• [EXERCISE]: For this exercise, return all the data word for word, with images left out.
━━━━━ SUPPLIED DATA
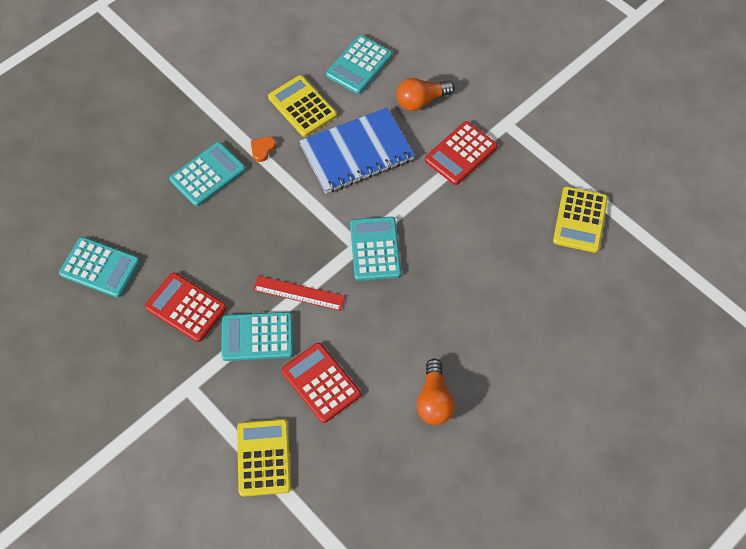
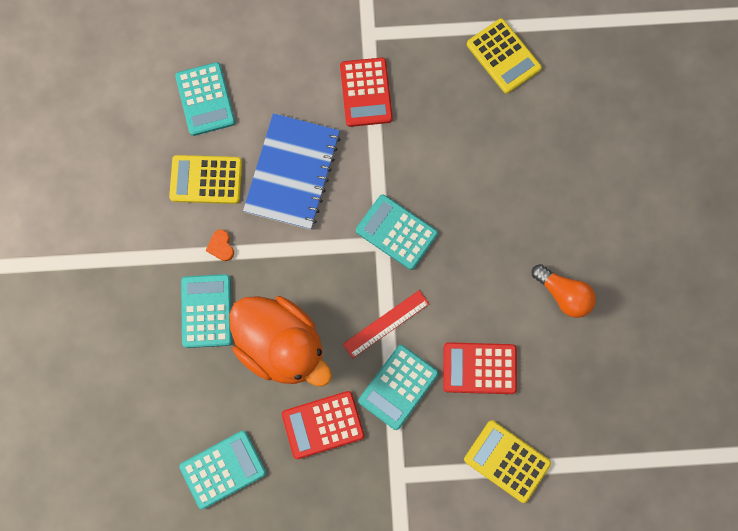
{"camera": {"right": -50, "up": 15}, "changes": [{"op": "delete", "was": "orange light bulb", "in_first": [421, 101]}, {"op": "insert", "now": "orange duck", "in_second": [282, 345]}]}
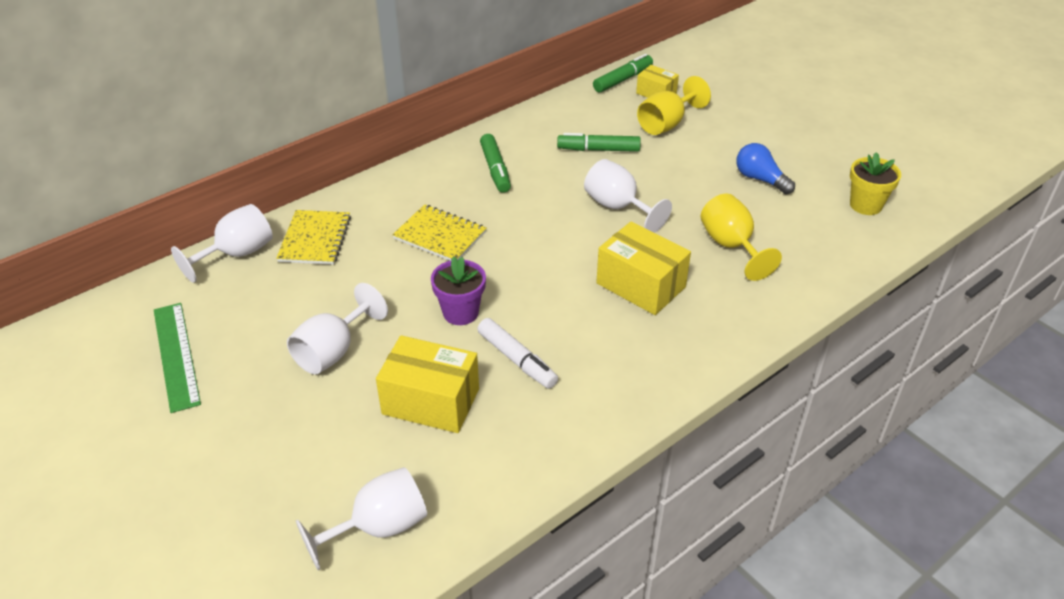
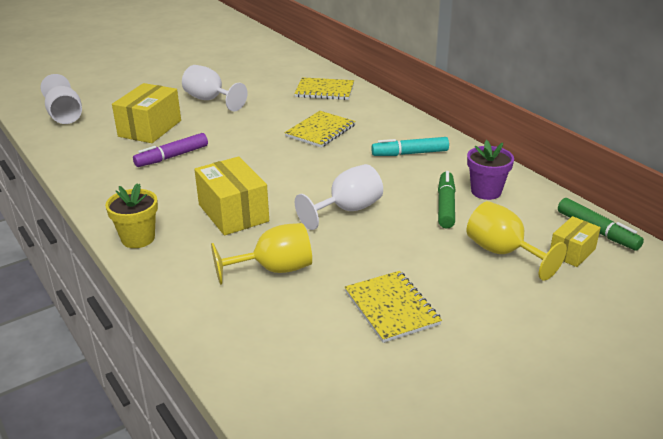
{"camera": {"right": 95, "up": -10}, "changes": [{"op": "delete", "was": "green ruler", "in_first": [176, 355]}, {"op": "delete", "was": "white goblet", "in_first": [237, 254]}, {"op": "move", "was": "purple flower pot", "in_first": [460, 312], "in_second": [486, 191]}, {"op": "move", "was": "yellow flower pot", "in_first": [865, 205], "in_second": [138, 238]}, {"op": "replace", "was": "blue light bulb", "now": "yellow notebook", "in_first": [760, 179], "in_second": [391, 308]}, {"op": "recolor", "was": "white marker", "now": "purple marker", "in_first": [517, 359], "in_second": [172, 157]}, {"op": "recolor", "was": "green marker", "now": "turquoise marker", "in_first": [495, 169], "in_second": [410, 153]}, {"op": "rotate", "was": "yellow box", "in_first": [641, 285], "in_second": [233, 213], "clockwise": -75}]}
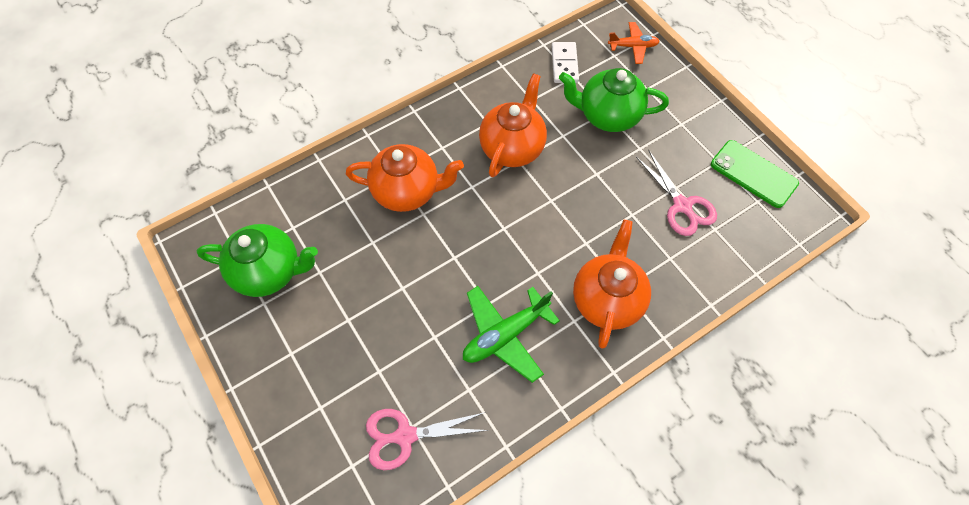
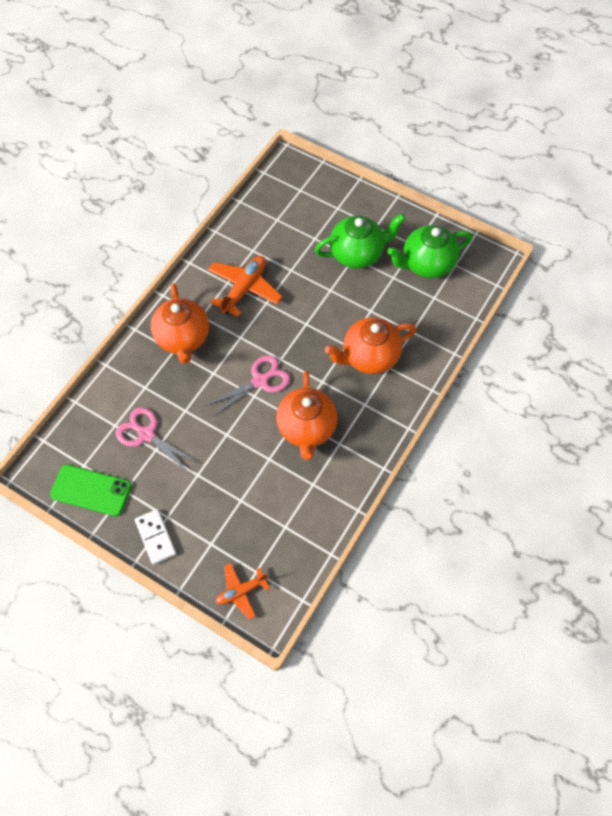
{"camera": {"right": 155, "up": 0}, "changes": [{"op": "move", "was": "pink scissors", "in_first": [405, 436], "in_second": [260, 381]}, {"op": "move", "was": "white domino", "in_first": [564, 64], "in_second": [155, 537]}, {"op": "move", "was": "green teapot", "in_first": [607, 116], "in_second": [357, 254]}, {"op": "recolor", "was": "green plane", "now": "orange plane", "in_first": [505, 335], "in_second": [244, 289]}]}
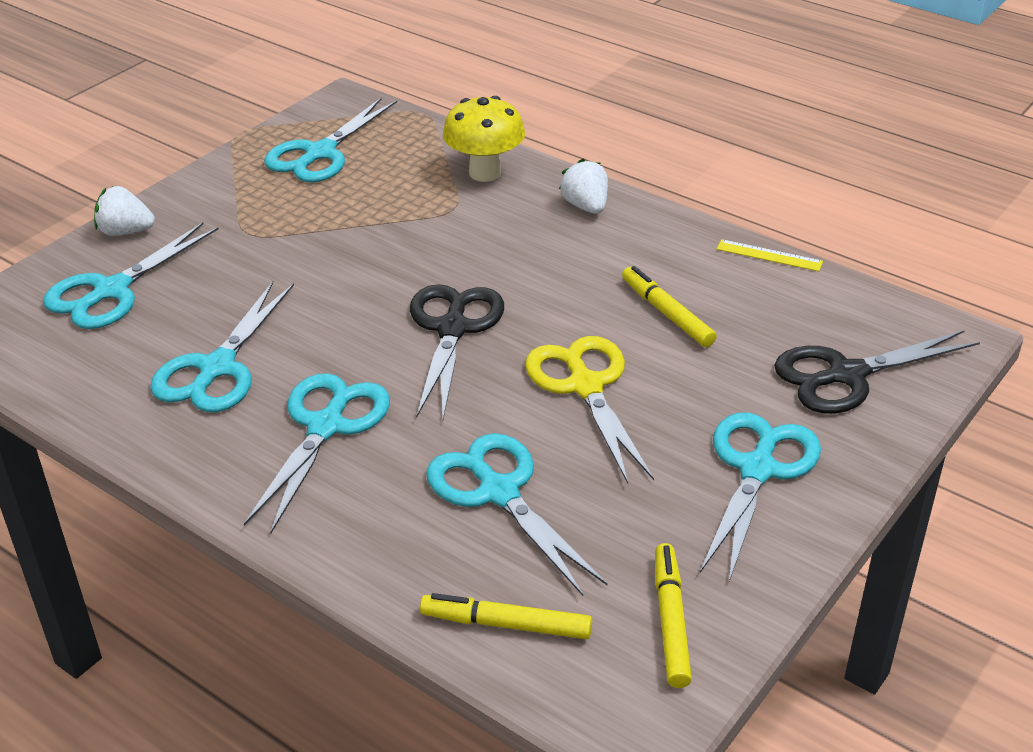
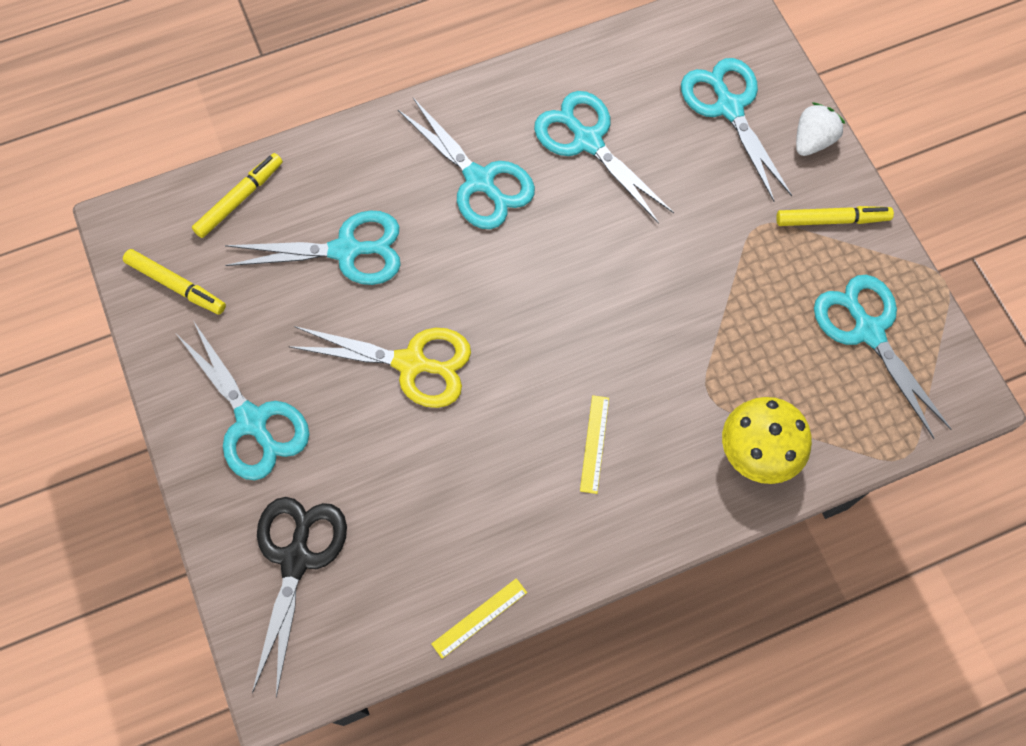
{"camera": {"right": 120, "up": 30}, "changes": [{"op": "delete", "was": "black scissors", "in_first": [452, 329]}, {"op": "delete", "was": "white strawberry", "in_first": [585, 206]}, {"op": "insert", "now": "yellow ruler", "in_second": [594, 444]}, {"op": "move", "was": "yellow marker", "in_first": [667, 313], "in_second": [832, 220]}]}
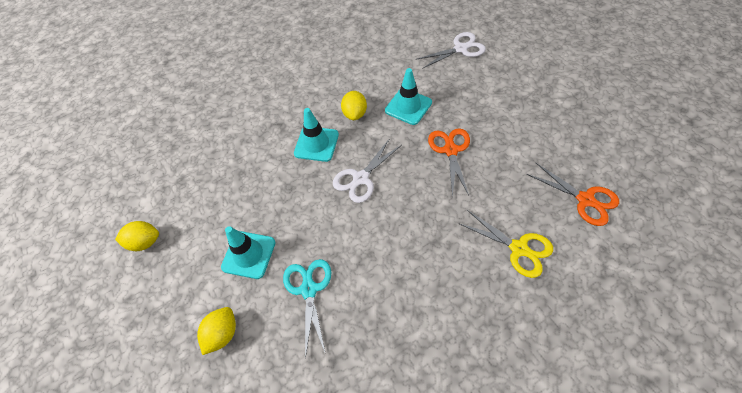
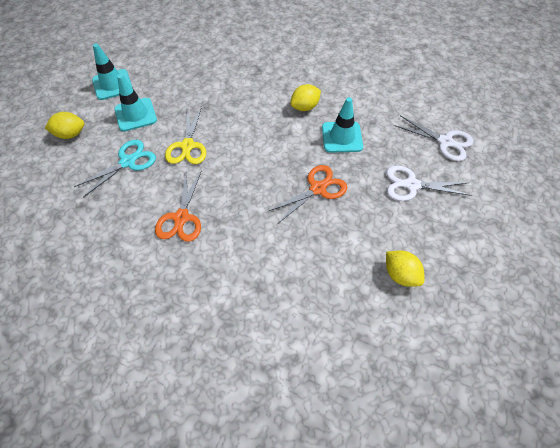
{"camera": {"right": 50, "up": 0}, "changes": [{"op": "move", "was": "yellow lemon", "in_first": [145, 242], "in_second": [400, 274]}, {"op": "move", "was": "turquoise traffic cone", "in_first": [316, 144], "in_second": [112, 85]}, {"op": "move", "was": "white scissors", "in_first": [361, 178], "in_second": [411, 185]}, {"op": "move", "was": "yellow scissors", "in_first": [519, 248], "in_second": [187, 146]}, {"op": "move", "was": "orange scissors", "in_first": [585, 200], "in_second": [181, 218]}]}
━━━━━━━━━━
• [RESPONSE BELOW]:
{"camera": {"right": -50, "up": 15}, "changes": [{"op": "delete", "was": "orange light bulb", "in_first": [421, 101]}, {"op": "insert", "now": "orange duck", "in_second": [282, 345]}]}
{"camera": {"right": 95, "up": -10}, "changes": [{"op": "delete", "was": "green ruler", "in_first": [176, 355]}, {"op": "delete", "was": "white goblet", "in_first": [237, 254]}, {"op": "move", "was": "purple flower pot", "in_first": [460, 312], "in_second": [486, 191]}, {"op": "move", "was": "yellow flower pot", "in_first": [865, 205], "in_second": [138, 238]}, {"op": "replace", "was": "blue light bulb", "now": "yellow notebook", "in_first": [760, 179], "in_second": [391, 308]}, {"op": "recolor", "was": "white marker", "now": "purple marker", "in_first": [517, 359], "in_second": [172, 157]}, {"op": "recolor", "was": "green marker", "now": "turquoise marker", "in_first": [495, 169], "in_second": [410, 153]}, {"op": "rotate", "was": "yellow box", "in_first": [641, 285], "in_second": [233, 213], "clockwise": -75}]}
{"camera": {"right": 155, "up": 0}, "changes": [{"op": "move", "was": "pink scissors", "in_first": [405, 436], "in_second": [260, 381]}, {"op": "move", "was": "white domino", "in_first": [564, 64], "in_second": [155, 537]}, {"op": "move", "was": "green teapot", "in_first": [607, 116], "in_second": [357, 254]}, {"op": "recolor", "was": "green plane", "now": "orange plane", "in_first": [505, 335], "in_second": [244, 289]}]}
{"camera": {"right": 120, "up": 30}, "changes": [{"op": "delete", "was": "black scissors", "in_first": [452, 329]}, {"op": "delete", "was": "white strawberry", "in_first": [585, 206]}, {"op": "insert", "now": "yellow ruler", "in_second": [594, 444]}, {"op": "move", "was": "yellow marker", "in_first": [667, 313], "in_second": [832, 220]}]}
{"camera": {"right": 50, "up": 0}, "changes": [{"op": "move", "was": "yellow lemon", "in_first": [145, 242], "in_second": [400, 274]}, {"op": "move", "was": "turquoise traffic cone", "in_first": [316, 144], "in_second": [112, 85]}, {"op": "move", "was": "white scissors", "in_first": [361, 178], "in_second": [411, 185]}, {"op": "move", "was": "yellow scissors", "in_first": [519, 248], "in_second": [187, 146]}, {"op": "move", "was": "orange scissors", "in_first": [585, 200], "in_second": [181, 218]}]}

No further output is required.